WHAT TO DO |
Exactly as written, copy the lines that run from the start of the data below to the line containing "brown pencil: 1 -> 0", both ends included.

MATERIAL PROVIDED |
┄┄┄┄┄┄┄┄┄┄┄┄┄┄┄┄┄┄┄┄

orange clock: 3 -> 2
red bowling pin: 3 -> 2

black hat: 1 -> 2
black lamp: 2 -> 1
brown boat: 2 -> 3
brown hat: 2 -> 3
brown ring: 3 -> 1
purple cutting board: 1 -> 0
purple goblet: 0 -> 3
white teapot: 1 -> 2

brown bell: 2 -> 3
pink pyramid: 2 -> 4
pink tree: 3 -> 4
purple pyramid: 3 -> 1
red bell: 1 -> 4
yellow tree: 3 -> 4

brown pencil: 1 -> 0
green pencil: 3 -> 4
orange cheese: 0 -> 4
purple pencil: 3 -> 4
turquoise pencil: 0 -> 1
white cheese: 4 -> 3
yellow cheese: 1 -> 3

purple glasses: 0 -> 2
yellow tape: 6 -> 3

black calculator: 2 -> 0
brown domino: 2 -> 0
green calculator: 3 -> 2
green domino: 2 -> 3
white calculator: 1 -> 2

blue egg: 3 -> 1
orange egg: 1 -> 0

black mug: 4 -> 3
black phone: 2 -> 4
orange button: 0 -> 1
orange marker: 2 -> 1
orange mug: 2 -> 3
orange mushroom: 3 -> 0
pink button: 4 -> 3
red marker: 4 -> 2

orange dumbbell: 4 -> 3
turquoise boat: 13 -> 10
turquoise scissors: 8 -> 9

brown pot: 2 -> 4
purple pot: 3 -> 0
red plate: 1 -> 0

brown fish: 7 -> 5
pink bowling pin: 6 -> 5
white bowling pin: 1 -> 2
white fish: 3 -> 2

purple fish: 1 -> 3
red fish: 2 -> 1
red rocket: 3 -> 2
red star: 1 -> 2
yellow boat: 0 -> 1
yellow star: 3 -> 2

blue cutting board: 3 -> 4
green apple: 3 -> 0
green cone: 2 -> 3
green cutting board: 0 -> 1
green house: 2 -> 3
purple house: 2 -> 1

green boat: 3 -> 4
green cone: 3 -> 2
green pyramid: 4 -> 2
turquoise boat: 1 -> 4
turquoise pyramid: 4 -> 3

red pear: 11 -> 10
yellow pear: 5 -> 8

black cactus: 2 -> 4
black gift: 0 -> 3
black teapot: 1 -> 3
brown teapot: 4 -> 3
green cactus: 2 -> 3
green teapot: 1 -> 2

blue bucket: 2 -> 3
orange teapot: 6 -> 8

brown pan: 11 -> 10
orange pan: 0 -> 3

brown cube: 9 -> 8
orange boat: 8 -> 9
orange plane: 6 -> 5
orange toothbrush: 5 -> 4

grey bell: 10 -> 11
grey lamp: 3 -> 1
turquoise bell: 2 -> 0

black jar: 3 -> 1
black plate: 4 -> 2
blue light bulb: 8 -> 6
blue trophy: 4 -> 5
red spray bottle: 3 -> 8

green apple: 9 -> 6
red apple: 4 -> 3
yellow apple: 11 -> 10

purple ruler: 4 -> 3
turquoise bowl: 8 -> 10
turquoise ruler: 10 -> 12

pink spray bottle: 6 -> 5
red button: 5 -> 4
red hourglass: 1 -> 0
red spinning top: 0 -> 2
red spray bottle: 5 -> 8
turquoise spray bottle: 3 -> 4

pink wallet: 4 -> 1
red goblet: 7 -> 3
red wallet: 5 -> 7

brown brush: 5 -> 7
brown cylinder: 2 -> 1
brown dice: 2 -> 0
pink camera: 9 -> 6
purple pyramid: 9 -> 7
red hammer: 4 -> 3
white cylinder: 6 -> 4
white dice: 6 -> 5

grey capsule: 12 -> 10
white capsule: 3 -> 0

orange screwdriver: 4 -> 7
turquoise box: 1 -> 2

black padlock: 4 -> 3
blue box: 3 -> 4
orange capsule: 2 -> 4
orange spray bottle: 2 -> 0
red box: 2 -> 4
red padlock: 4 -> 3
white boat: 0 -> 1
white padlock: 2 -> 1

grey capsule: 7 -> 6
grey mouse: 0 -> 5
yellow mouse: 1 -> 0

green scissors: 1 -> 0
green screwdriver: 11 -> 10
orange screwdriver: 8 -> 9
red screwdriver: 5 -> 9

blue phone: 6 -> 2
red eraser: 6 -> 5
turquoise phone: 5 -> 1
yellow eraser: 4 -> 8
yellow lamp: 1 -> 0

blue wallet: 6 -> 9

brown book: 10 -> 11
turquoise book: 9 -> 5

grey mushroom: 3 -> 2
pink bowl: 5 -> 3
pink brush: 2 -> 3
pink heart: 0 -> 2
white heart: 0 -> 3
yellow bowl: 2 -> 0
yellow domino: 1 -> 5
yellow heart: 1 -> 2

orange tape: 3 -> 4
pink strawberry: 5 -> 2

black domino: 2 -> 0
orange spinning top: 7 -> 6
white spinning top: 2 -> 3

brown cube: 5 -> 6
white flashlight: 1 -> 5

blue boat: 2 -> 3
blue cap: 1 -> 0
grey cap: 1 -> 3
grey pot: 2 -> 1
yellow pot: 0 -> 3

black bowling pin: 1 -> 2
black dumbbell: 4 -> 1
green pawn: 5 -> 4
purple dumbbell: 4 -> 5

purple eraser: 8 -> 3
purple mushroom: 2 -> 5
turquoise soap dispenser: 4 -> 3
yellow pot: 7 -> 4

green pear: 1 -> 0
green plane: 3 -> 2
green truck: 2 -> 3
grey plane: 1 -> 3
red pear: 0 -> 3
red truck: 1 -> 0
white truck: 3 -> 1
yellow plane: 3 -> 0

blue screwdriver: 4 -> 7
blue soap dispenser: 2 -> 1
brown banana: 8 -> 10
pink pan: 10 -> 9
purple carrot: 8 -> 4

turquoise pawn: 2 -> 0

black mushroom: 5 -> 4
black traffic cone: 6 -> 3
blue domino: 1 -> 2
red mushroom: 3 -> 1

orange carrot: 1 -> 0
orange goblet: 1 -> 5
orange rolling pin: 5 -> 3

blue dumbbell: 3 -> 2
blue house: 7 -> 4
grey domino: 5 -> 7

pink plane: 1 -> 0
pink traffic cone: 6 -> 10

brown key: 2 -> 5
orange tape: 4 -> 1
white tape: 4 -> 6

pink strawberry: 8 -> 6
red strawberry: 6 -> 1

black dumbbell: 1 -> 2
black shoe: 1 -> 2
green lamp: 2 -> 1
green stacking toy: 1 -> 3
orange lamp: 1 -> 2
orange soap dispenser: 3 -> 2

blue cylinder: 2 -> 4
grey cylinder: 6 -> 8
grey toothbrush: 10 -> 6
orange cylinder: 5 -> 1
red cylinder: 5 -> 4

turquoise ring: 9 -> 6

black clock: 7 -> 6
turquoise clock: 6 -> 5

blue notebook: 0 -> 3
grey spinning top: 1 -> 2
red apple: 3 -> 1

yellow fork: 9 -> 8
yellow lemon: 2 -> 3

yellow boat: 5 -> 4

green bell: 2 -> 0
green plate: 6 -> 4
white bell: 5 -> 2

┄┄┄┄┄┄┄┄┄┄┄┄┄┄┄┄┄┄┄┄

TASK SOLUTION |
orange clock: 3 -> 2
red bowling pin: 3 -> 2

black hat: 1 -> 2
black lamp: 2 -> 1
brown boat: 2 -> 3
brown hat: 2 -> 3
brown ring: 3 -> 1
purple cutting board: 1 -> 0
purple goblet: 0 -> 3
white teapot: 1 -> 2

brown bell: 2 -> 3
pink pyramid: 2 -> 4
pink tree: 3 -> 4
purple pyramid: 3 -> 1
red bell: 1 -> 4
yellow tree: 3 -> 4

brown pencil: 1 -> 0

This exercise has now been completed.